[Lavoro richiesto]:
Come diventano le righe dalla riga con "The width and" alla riga con "Clearly, from a" se si cambia "white woven vase" in "white ceramic vase" lasciando tutto il resto invariato?

[Dati estratti]:

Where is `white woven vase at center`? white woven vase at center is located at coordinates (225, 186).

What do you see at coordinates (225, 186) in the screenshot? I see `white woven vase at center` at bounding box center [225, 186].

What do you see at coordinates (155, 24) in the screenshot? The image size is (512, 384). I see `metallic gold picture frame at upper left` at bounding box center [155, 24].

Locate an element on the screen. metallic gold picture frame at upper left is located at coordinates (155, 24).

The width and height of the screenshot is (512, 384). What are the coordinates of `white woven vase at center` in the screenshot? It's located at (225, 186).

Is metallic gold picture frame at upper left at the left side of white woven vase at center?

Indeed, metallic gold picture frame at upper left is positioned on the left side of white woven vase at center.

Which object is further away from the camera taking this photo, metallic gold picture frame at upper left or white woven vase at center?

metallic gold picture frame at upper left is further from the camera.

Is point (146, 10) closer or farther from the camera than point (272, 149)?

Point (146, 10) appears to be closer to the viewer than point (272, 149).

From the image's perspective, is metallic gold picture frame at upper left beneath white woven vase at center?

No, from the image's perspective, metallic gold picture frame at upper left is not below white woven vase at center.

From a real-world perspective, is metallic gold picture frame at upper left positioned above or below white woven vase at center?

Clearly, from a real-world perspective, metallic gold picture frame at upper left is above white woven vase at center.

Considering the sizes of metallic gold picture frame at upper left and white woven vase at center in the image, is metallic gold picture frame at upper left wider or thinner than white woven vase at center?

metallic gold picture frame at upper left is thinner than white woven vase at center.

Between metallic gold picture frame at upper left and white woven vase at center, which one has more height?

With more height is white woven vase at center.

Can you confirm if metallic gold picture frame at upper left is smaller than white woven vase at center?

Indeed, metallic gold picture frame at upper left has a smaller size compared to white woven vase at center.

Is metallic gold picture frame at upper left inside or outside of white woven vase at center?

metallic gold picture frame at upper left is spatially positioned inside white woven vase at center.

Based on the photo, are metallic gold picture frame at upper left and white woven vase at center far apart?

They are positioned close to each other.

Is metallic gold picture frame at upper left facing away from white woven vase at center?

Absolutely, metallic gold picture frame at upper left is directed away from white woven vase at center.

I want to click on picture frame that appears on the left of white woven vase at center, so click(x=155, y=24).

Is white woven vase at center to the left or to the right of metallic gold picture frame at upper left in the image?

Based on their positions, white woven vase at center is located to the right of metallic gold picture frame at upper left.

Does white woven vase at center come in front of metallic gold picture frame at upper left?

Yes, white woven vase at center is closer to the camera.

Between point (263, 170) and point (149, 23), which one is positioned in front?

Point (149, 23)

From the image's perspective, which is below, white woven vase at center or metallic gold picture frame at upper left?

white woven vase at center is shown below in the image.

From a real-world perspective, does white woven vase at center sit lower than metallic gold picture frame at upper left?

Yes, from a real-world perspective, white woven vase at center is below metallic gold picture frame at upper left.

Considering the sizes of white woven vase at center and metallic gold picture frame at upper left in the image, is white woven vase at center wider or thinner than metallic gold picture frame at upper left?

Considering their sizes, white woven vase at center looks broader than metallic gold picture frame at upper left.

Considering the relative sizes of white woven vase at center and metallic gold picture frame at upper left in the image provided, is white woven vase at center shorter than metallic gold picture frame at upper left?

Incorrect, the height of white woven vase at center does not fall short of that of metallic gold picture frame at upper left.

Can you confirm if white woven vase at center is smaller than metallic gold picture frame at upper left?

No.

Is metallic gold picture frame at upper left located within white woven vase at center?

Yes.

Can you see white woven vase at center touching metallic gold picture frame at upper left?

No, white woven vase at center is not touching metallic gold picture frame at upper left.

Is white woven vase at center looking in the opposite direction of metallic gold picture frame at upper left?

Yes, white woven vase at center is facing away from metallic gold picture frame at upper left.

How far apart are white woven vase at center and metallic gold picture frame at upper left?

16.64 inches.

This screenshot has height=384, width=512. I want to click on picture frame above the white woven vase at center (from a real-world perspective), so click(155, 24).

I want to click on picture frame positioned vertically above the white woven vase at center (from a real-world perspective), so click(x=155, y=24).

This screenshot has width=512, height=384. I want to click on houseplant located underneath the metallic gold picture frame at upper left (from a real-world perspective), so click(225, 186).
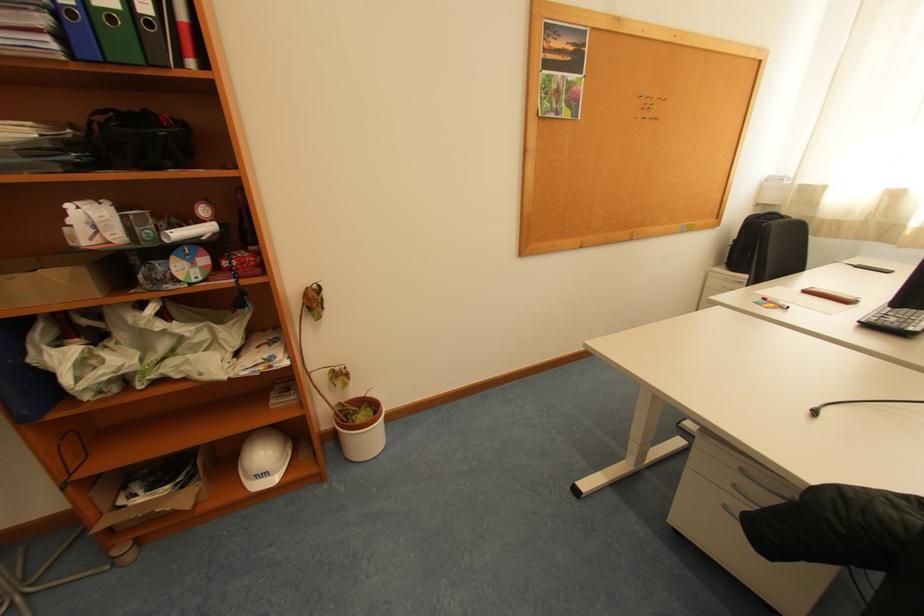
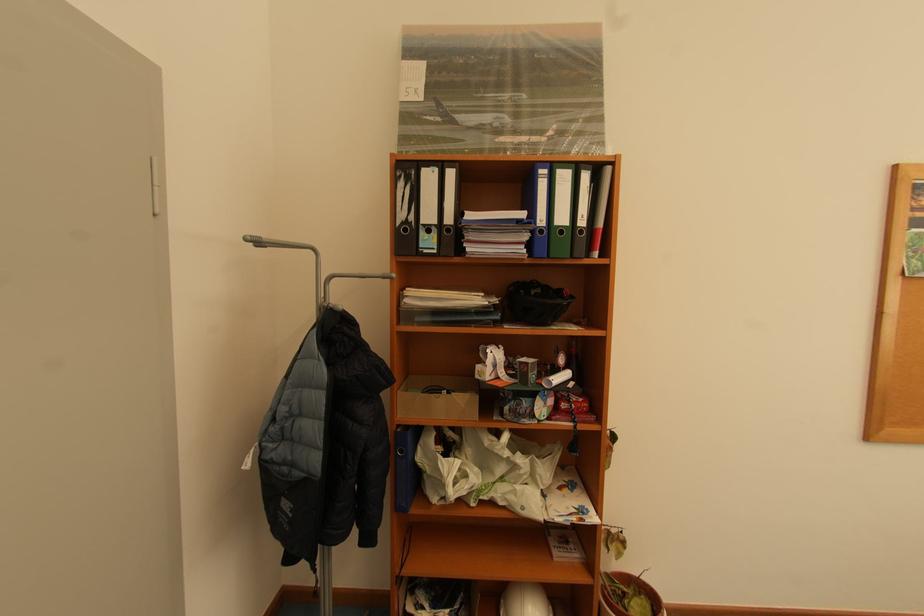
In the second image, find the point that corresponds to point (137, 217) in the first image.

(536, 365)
==
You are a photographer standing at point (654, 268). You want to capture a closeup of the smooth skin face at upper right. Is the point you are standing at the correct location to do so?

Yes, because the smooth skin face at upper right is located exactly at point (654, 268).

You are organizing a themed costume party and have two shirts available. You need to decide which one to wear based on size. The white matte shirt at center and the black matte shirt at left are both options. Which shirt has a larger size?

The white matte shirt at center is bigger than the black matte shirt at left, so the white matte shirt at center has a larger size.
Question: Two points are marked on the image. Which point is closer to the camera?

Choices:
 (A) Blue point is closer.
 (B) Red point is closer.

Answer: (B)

[Soluzione esercizio]:
The width and height of the screenshot is (512, 384). What are the coordinates of `white ceramic vase at center` in the screenshot? It's located at (225, 186).

Is metallic gold picture frame at upper left at the left side of white ceramic vase at center?

Indeed, metallic gold picture frame at upper left is positioned on the left side of white ceramic vase at center.

Which object is further away from the camera taking this photo, metallic gold picture frame at upper left or white ceramic vase at center?

metallic gold picture frame at upper left is further from the camera.

Is point (146, 10) closer or farther from the camera than point (272, 149)?

Point (146, 10) appears to be closer to the viewer than point (272, 149).

From the image's perspective, is metallic gold picture frame at upper left beneath white ceramic vase at center?

No, from the image's perspective, metallic gold picture frame at upper left is not below white ceramic vase at center.

From a real-world perspective, is metallic gold picture frame at upper left positioned above or below white ceramic vase at center?

Clearly, from a real-world perspective, metallic gold picture frame at upper left is above white ceramic vase at center.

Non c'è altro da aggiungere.